*** Begin section ***

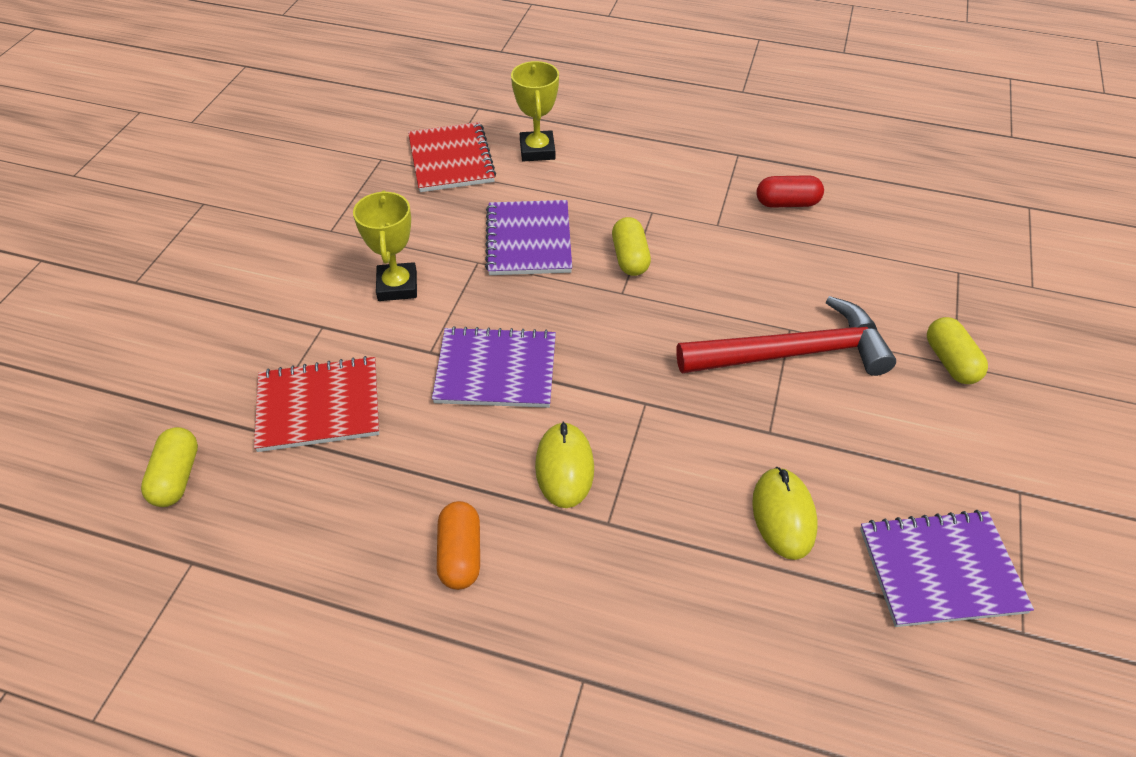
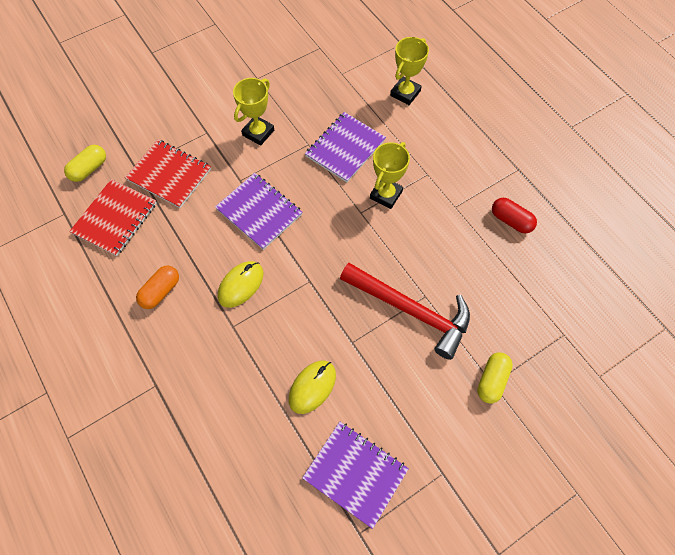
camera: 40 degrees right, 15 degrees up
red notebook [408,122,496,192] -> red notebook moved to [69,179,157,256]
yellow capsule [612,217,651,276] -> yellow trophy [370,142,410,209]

*** End section ***

• **Assignment**: What is needed is every line of the data above, set down exactly but with the images left out.

• **Response area**:
camera: 40 degrees right, 15 degrees up
red notebook [408,122,496,192] -> red notebook moved to [69,179,157,256]
yellow capsule [612,217,651,276] -> yellow trophy [370,142,410,209]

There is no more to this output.